What to work on.
Copy the entries below, substituting "centerline" for every "centreline" and keeping everything else the same. Leave out the pictures.

Data provided.
_ _ _ _

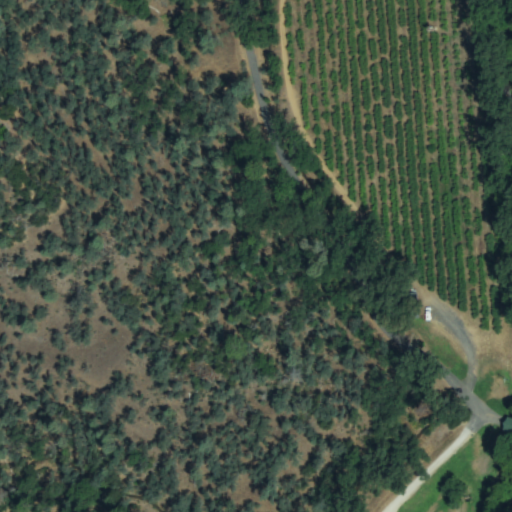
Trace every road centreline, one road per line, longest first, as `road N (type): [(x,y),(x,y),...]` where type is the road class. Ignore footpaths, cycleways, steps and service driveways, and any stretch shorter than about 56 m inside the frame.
road 1 (residential): [(244,0),(249,89),(261,124),(347,270)]
road 2 (residential): [(347,270),(425,364),(482,417)]
road 3 (residential): [(383,511),(482,417)]
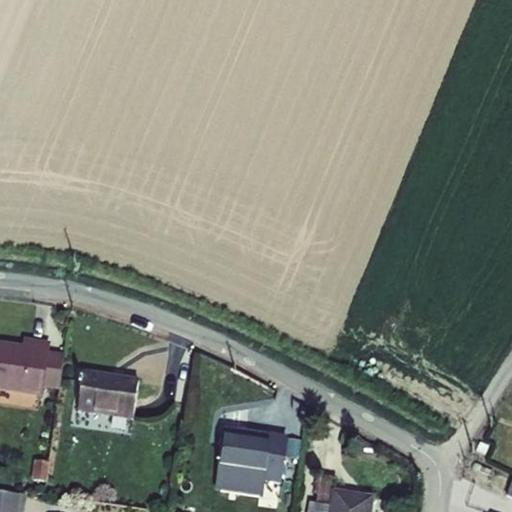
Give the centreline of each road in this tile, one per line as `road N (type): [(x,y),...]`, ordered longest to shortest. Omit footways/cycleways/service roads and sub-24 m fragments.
road 1 (residential): [(435,511),(436,473),(424,451),(242,352),(103,297),(0,278)]
road 2 (track): [(431,459),(459,442),(511,363)]
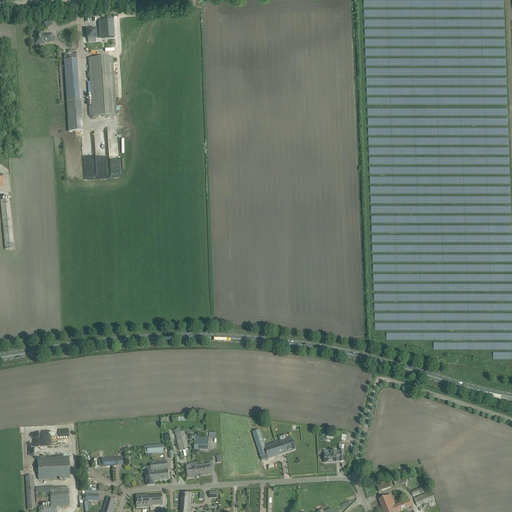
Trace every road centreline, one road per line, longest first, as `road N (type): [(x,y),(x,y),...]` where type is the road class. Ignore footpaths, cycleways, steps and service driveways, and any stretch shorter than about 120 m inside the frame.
road 1 (primary): [(473,389),(361,357),(243,338),(105,341),(0,357)]
road 2 (unclassified): [(118,511),(140,489),(352,480)]
road 3 (unclassified): [(511,420),(380,381),(352,480)]
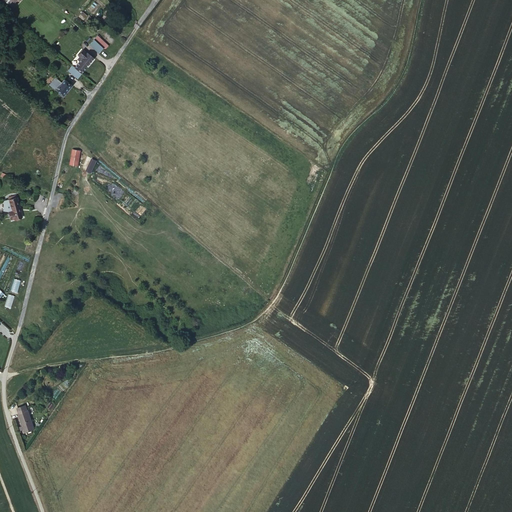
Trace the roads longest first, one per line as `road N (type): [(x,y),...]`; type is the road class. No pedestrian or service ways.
road 1 (track): [(422,0),(397,88),(339,153),(262,312),(234,330),(160,348),(0,375)]
road 2 (unclassified): [(39,511),(0,391),(65,133),(154,0)]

_ _ _ _

Answer below.
Trace every road centerline, one road per line, longest first, as `road N (type): [(x,y),(x,y),...]` where type is the road class. Ignore footpaths, cycleways, steps and service driveways, and any stretch shorter than about 56 m inside the frame.
road 1 (residential): [(244,0),(249,89),(261,124),(347,270)]
road 2 (residential): [(347,270),(425,364),(482,417)]
road 3 (residential): [(383,511),(482,417)]
Give the centerline of each road in this tile, one per line as `road N (type): [(x,y),...]`, ordered longest to shortest. Omit footways/cycleways/service roads and sub-24 m fragments.
road 1 (residential): [(435,511),(436,473),(424,451),(242,352),(103,297),(0,278)]
road 2 (track): [(431,459),(459,442),(511,363)]
Trace every road centerline, one road per line, longest first, as `road N (type): [(x,y),(x,y),...]` where type is the road class. Ignore footpaths, cycleways, steps and service driveways, and any stretch shorter than about 120 m inside the frame.
road 1 (primary): [(473,389),(361,357),(243,338),(105,341),(0,357)]
road 2 (unclassified): [(118,511),(140,489),(352,480)]
road 3 (unclassified): [(511,420),(380,381),(352,480)]
Trace the roads longest first, one per line as `road N (type): [(x,y),...]`; type is the road class. No pedestrian or service ways.
road 1 (track): [(422,0),(397,88),(339,153),(262,312),(234,330),(160,348),(0,375)]
road 2 (unclassified): [(39,511),(0,391),(65,133),(154,0)]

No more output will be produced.